* [PROBLEM REQUIREMENTS]:
Working from the records below, repeat exactly the lines starting at the line that contains "gray square: (411, 420) -> (237, 284), moved" and ending at the line that contains "black arrow: (32, 25) -> (20, 58), moved", inclusive.
··· INFORMATION ···
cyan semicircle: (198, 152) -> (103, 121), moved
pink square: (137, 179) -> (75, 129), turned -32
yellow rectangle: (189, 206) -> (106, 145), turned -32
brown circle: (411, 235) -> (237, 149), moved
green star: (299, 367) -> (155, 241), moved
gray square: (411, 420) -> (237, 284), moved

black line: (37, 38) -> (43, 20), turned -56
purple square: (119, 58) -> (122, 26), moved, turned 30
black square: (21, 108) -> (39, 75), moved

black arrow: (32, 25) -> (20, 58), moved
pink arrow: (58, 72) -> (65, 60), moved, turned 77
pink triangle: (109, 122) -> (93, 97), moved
···
··· INFORMATION ···
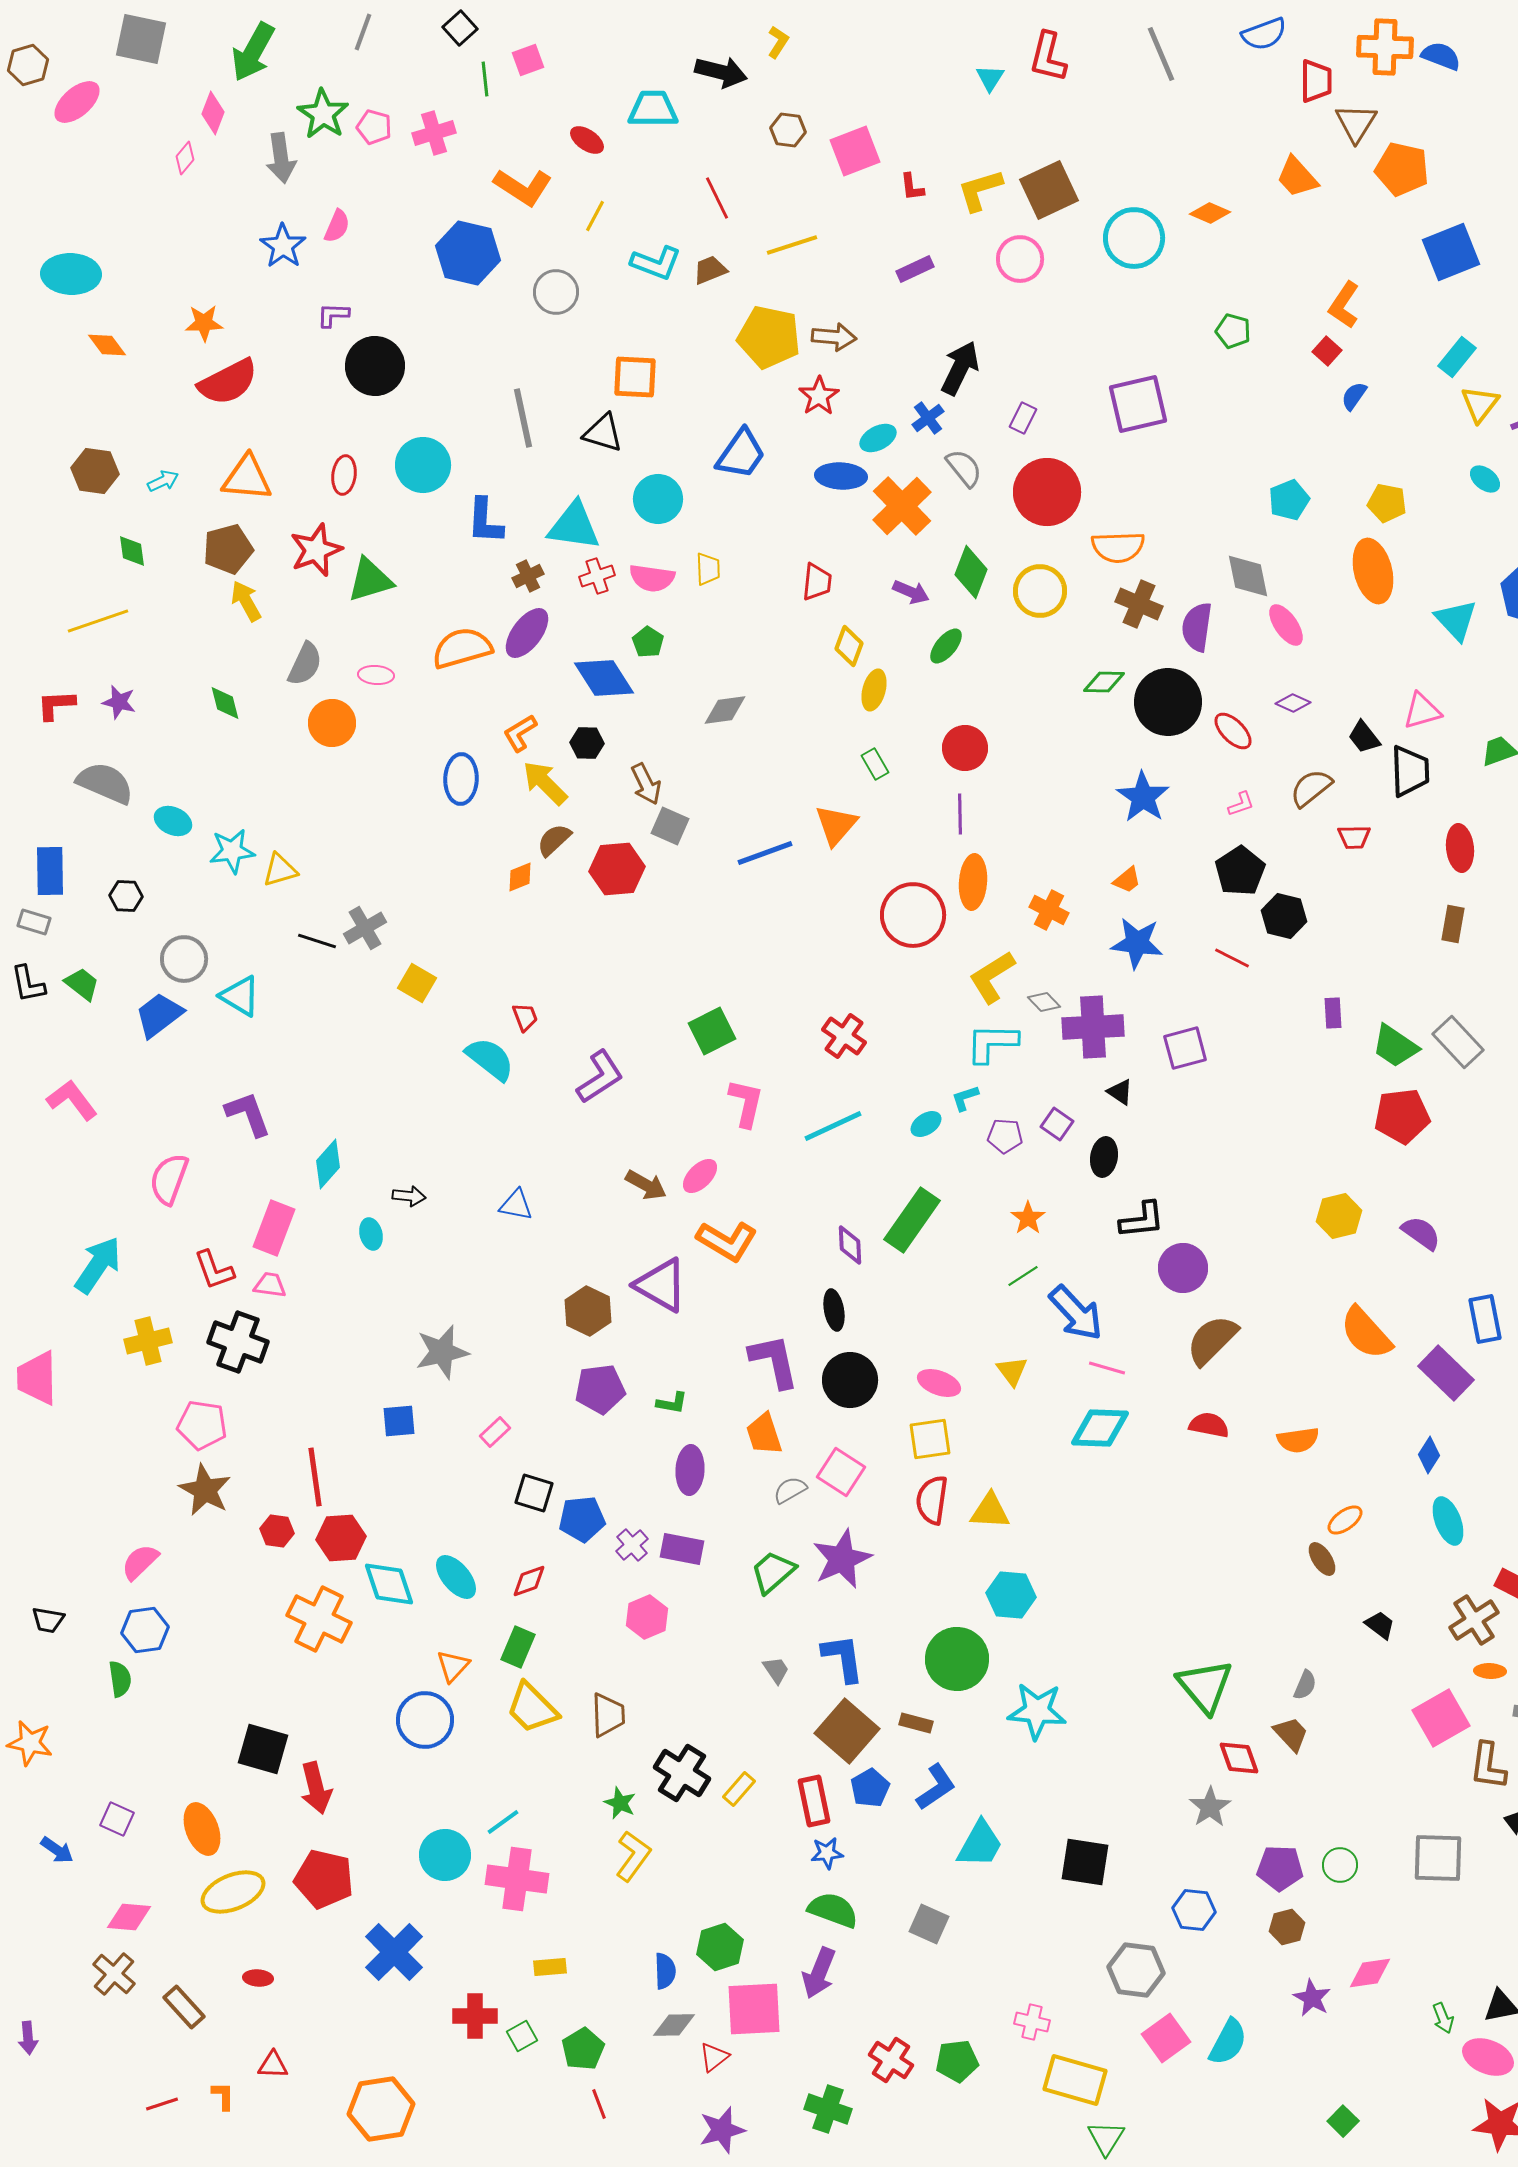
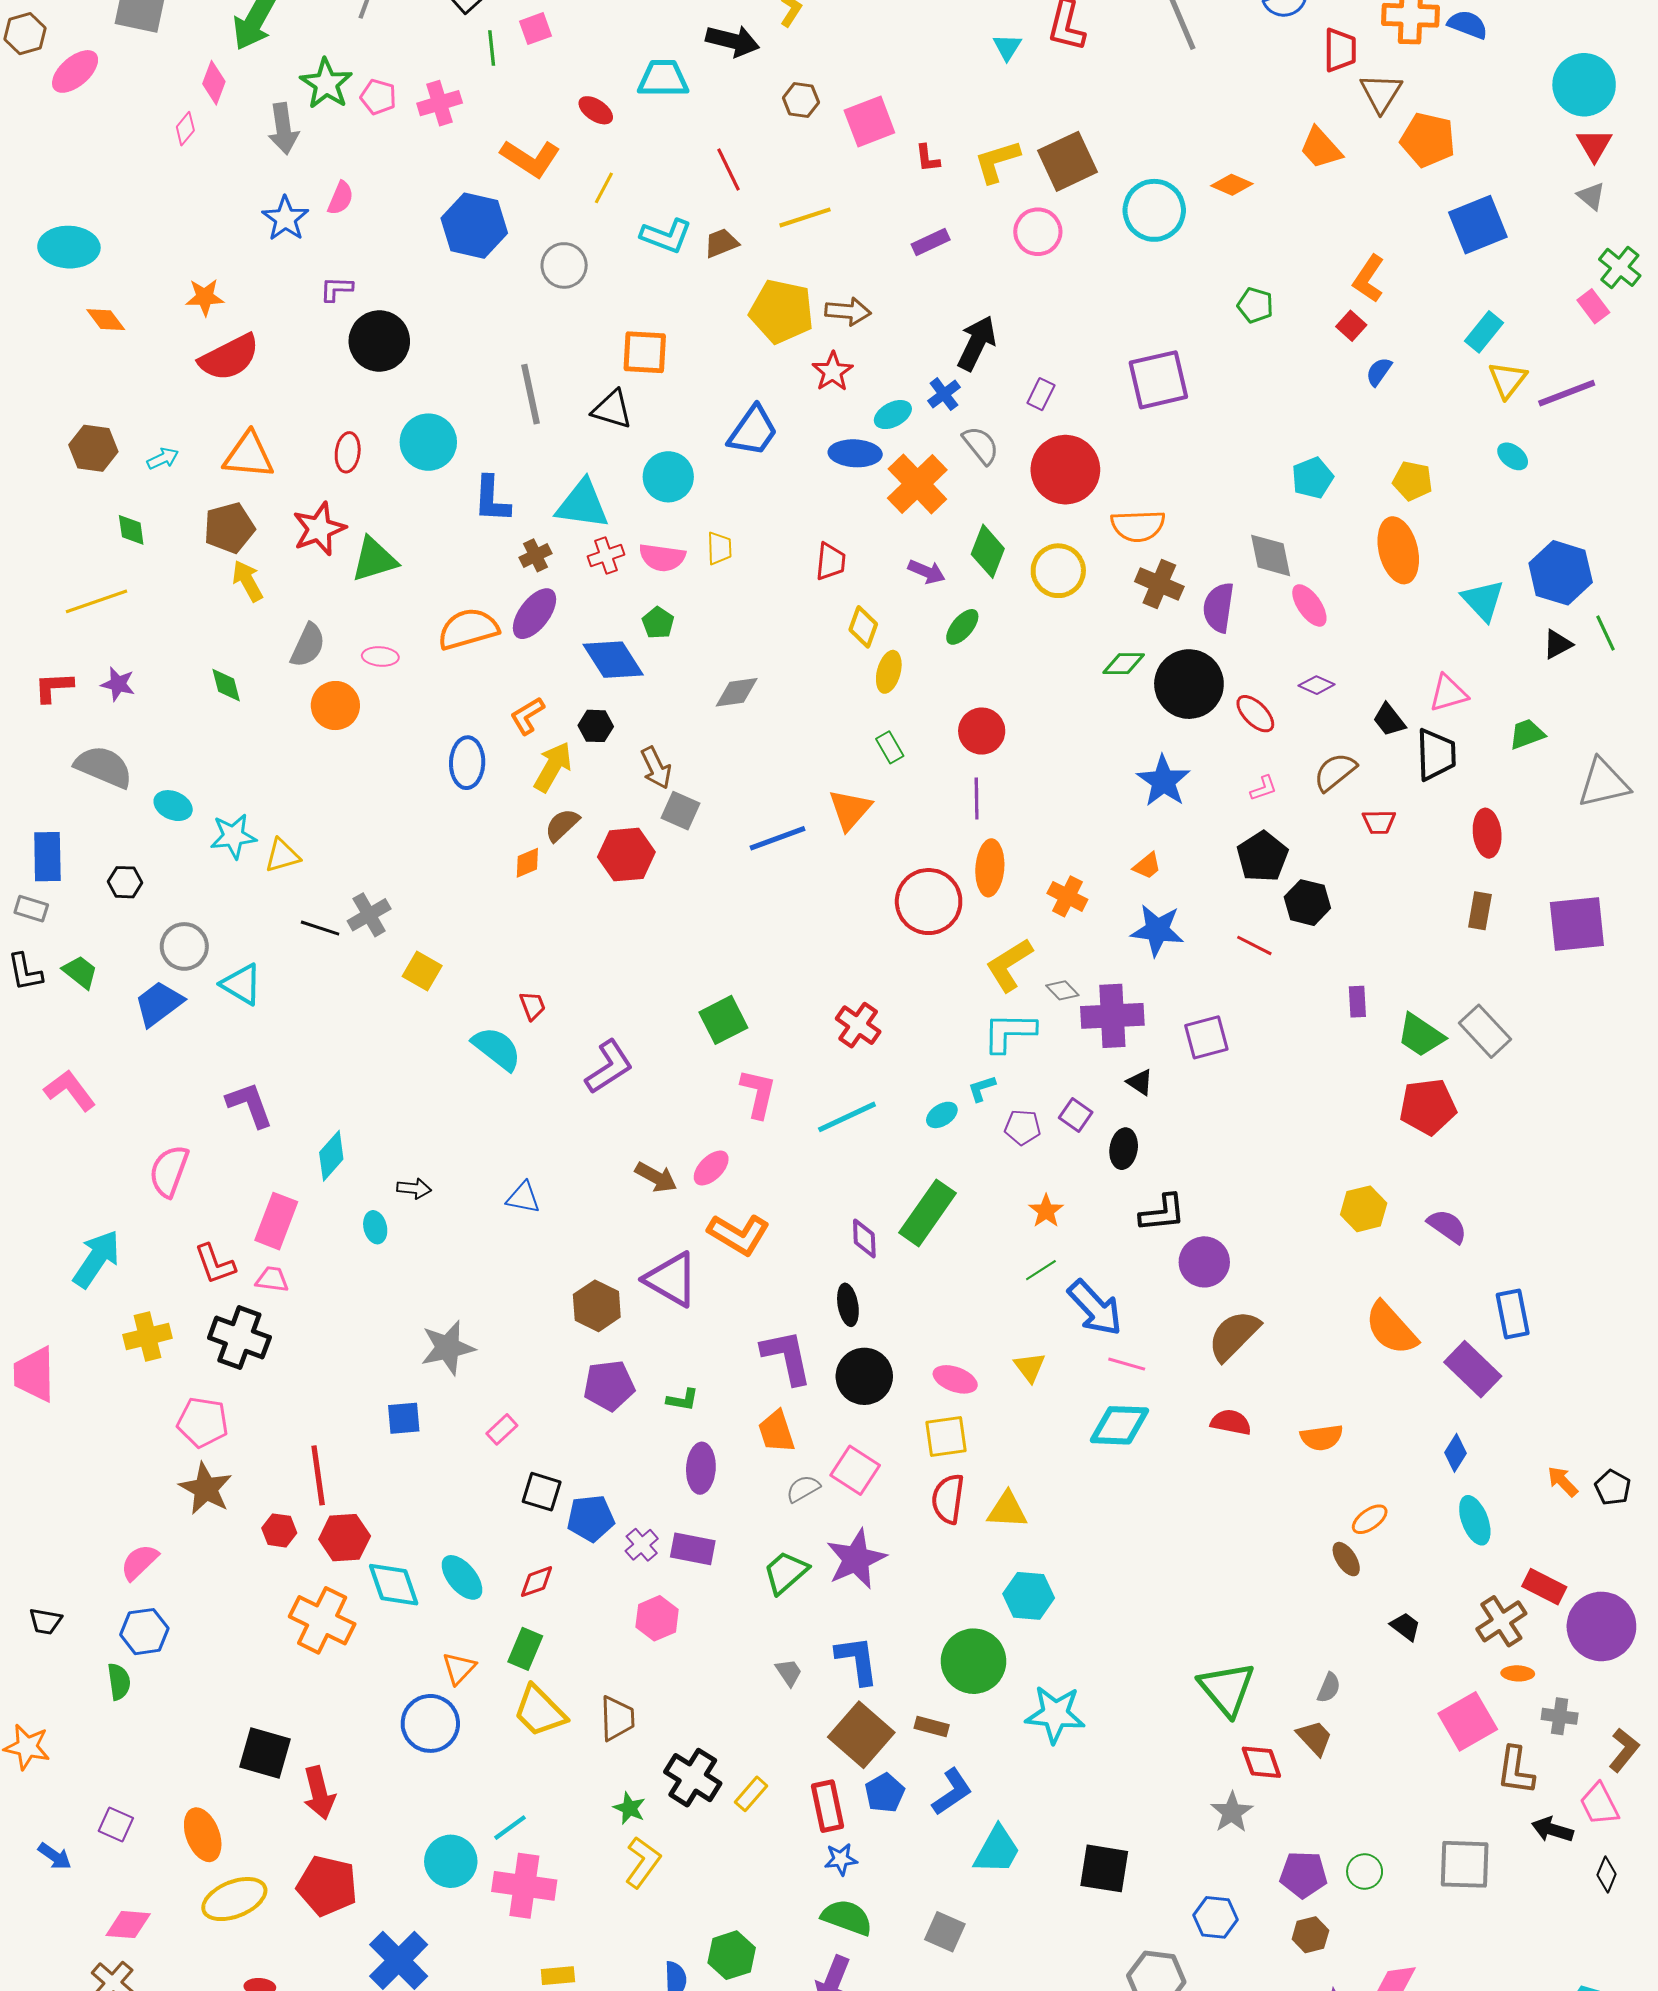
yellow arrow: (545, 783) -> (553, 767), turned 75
···
* [THE ANSWER]:
gray square: (411, 420) -> (237, 284), moved

black line: (37, 38) -> (43, 20), turned -56
purple square: (119, 58) -> (122, 26), moved, turned 30
black square: (21, 108) -> (39, 75), moved

black arrow: (32, 25) -> (20, 58), moved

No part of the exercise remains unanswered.